[Opening RECORDS PROVIDED section]

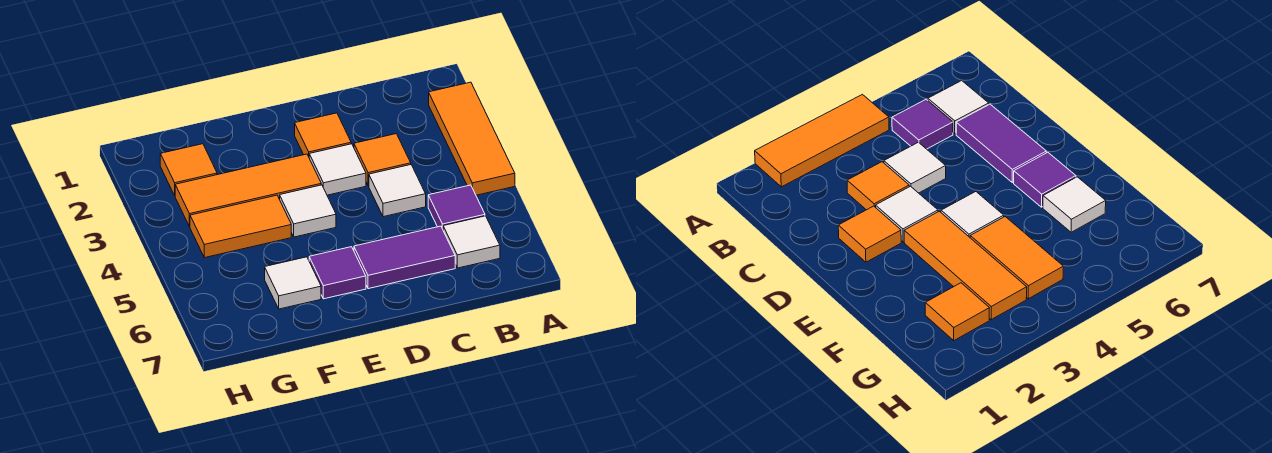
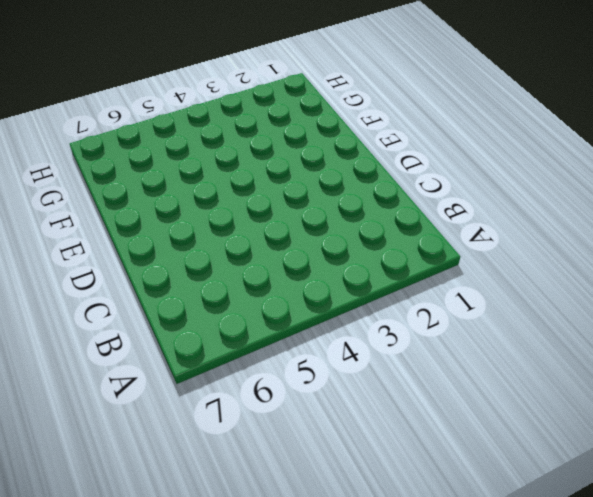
none -> orange tile A2:A4 level 1
none -> purple tile B5 level 1
none -> white tile B6 level 1

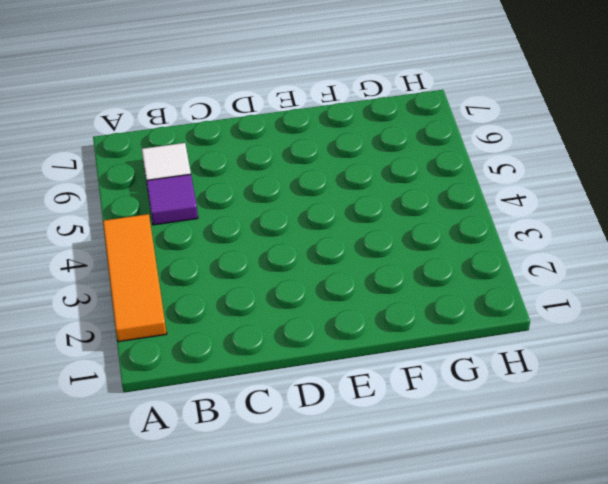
none -> orange tile C3 level 1
none -> white tile C4 level 1
none -> purple tile C6:D6 level 1

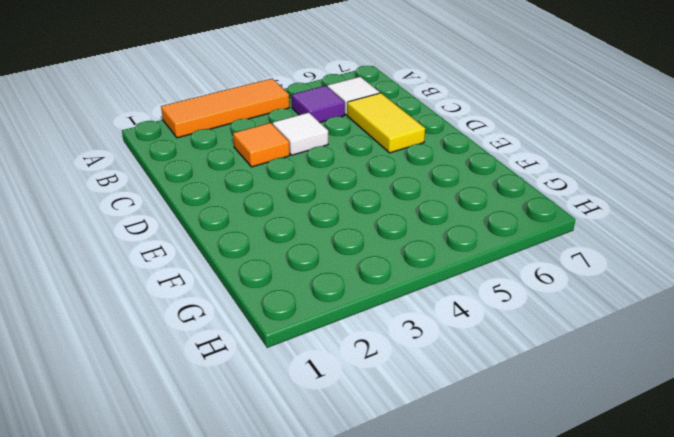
yellow tile C6:D6 level 1 -> purple tile C6:D6 level 1
none -> orange tile D2 level 1
none -> white tile D3 level 1
none -> orange tile E3:G3 level 1

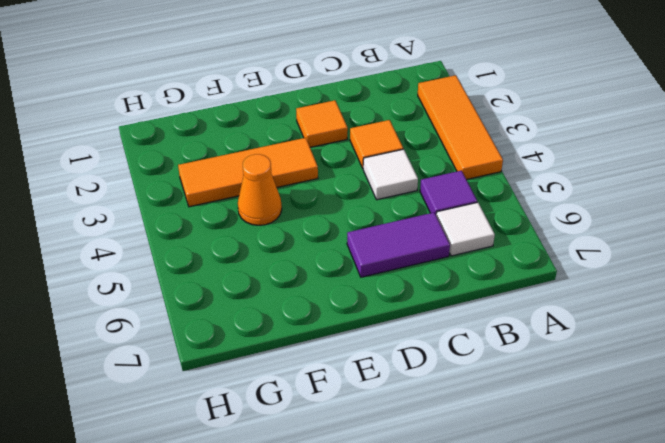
orange cone F4 level 1 -> orange tile F4:G4 level 1
none -> white tile D3 level 1
none -> white tile E4 level 1
none -> purple tile E6 level 1

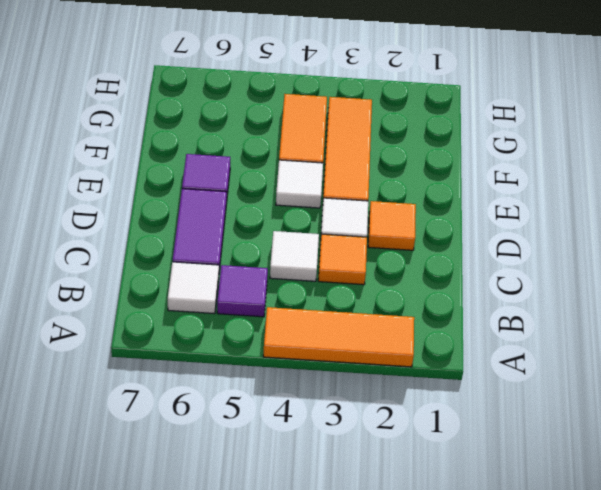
none -> white tile F6 level 1
none -> orange tile G2 level 1

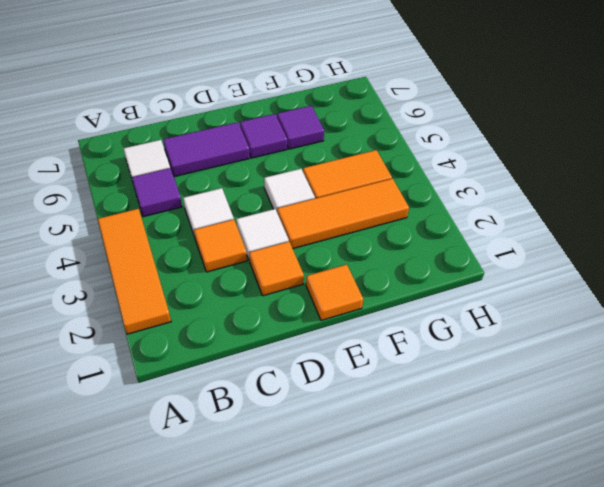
orange tile E1 level 1 -> orange tile G2 level 1
purple tile F6 level 1 -> white tile F6 level 1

[Closing RECORDS PROVIDED section]

:: WHAT NEEDS TO BE DONE ::
Retype exactly the lines from the line containing "yellow tile C6:D6" through the end of the entries above, including both ends, and leave every picture out.

:: YOUR SOLUTION ::
yellow tile C6:D6 level 1 -> purple tile C6:D6 level 1
none -> orange tile D2 level 1
none -> white tile D3 level 1
none -> orange tile E3:G3 level 1

orange cone F4 level 1 -> orange tile F4:G4 level 1
none -> white tile D3 level 1
none -> white tile E4 level 1
none -> purple tile E6 level 1

none -> white tile F6 level 1
none -> orange tile G2 level 1

orange tile E1 level 1 -> orange tile G2 level 1
purple tile F6 level 1 -> white tile F6 level 1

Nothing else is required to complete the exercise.